GIVEN RECORDS |
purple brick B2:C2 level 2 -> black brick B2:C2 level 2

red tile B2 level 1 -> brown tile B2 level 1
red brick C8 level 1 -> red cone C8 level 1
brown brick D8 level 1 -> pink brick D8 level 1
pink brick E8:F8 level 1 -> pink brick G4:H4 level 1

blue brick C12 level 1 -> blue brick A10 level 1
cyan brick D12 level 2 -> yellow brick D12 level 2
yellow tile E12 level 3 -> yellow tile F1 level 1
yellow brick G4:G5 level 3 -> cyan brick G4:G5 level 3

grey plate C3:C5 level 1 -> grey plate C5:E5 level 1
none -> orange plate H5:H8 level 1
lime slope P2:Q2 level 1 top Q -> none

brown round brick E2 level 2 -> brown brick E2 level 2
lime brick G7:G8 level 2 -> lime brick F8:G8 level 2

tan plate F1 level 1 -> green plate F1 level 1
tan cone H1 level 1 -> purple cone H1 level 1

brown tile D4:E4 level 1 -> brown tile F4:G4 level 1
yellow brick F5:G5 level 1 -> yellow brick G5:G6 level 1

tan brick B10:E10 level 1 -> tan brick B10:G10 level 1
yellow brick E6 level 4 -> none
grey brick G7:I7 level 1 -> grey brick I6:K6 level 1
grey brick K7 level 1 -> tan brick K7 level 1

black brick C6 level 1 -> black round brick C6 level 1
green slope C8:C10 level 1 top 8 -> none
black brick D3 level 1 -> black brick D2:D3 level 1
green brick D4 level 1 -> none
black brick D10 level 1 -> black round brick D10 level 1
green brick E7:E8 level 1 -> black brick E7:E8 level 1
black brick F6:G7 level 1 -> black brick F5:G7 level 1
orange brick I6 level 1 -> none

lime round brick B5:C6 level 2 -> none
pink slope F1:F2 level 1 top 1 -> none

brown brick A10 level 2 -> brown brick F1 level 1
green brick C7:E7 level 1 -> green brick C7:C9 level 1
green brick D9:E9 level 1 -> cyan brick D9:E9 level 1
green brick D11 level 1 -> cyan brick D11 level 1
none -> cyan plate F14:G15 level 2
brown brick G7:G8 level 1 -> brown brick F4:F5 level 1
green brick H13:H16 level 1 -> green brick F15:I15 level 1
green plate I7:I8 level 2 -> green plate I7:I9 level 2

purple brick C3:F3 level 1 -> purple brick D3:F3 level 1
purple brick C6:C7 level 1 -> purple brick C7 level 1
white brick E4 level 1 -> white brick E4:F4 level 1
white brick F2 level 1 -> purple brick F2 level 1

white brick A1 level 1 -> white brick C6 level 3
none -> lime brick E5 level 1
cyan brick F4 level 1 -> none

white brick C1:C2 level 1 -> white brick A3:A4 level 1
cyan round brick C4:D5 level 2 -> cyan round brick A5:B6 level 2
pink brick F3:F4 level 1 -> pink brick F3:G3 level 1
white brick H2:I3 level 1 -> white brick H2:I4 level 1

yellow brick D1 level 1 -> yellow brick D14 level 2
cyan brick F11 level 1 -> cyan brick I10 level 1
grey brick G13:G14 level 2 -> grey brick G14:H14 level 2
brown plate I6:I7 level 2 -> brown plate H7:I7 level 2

INSTRUCTIONS TO FOLLOW |
All lines above in which the word "orange" occurs should be identified and copied.

YOUR RESPONSE |
none -> orange plate H5:H8 level 1
orange brick I6 level 1 -> none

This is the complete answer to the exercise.